## Required work
Rewrite the entries below with each "counterclockwise" changed to "anticlockwise" and everything else kept the same. Leave the pictures out of your answer.

## Records for this exercise

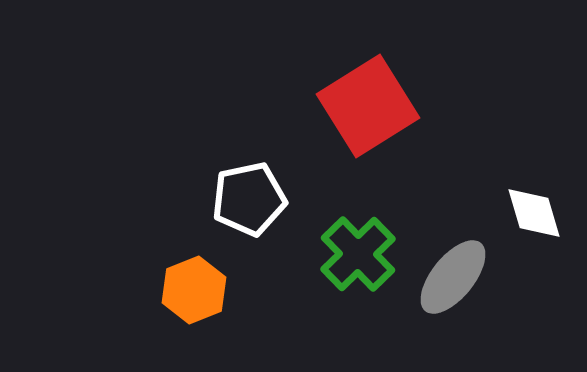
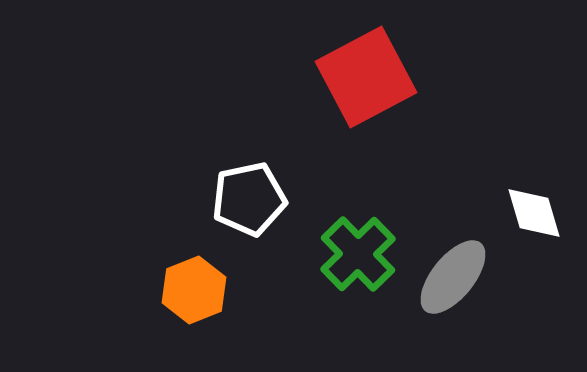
red square: moved 2 px left, 29 px up; rotated 4 degrees clockwise
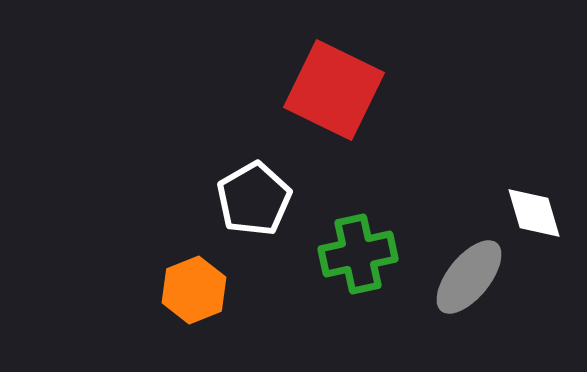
red square: moved 32 px left, 13 px down; rotated 36 degrees counterclockwise
white pentagon: moved 5 px right; rotated 18 degrees counterclockwise
green cross: rotated 32 degrees clockwise
gray ellipse: moved 16 px right
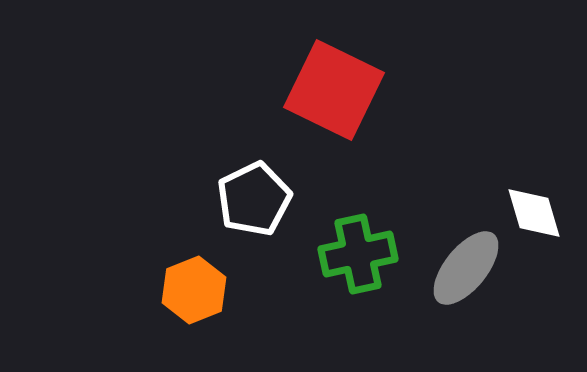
white pentagon: rotated 4 degrees clockwise
gray ellipse: moved 3 px left, 9 px up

## Final answer
red square: moved 2 px left, 29 px up; rotated 4 degrees clockwise
red square: moved 32 px left, 13 px down; rotated 36 degrees anticlockwise
white pentagon: moved 5 px right; rotated 18 degrees anticlockwise
green cross: rotated 32 degrees clockwise
gray ellipse: moved 16 px right
white pentagon: rotated 4 degrees clockwise
gray ellipse: moved 3 px left, 9 px up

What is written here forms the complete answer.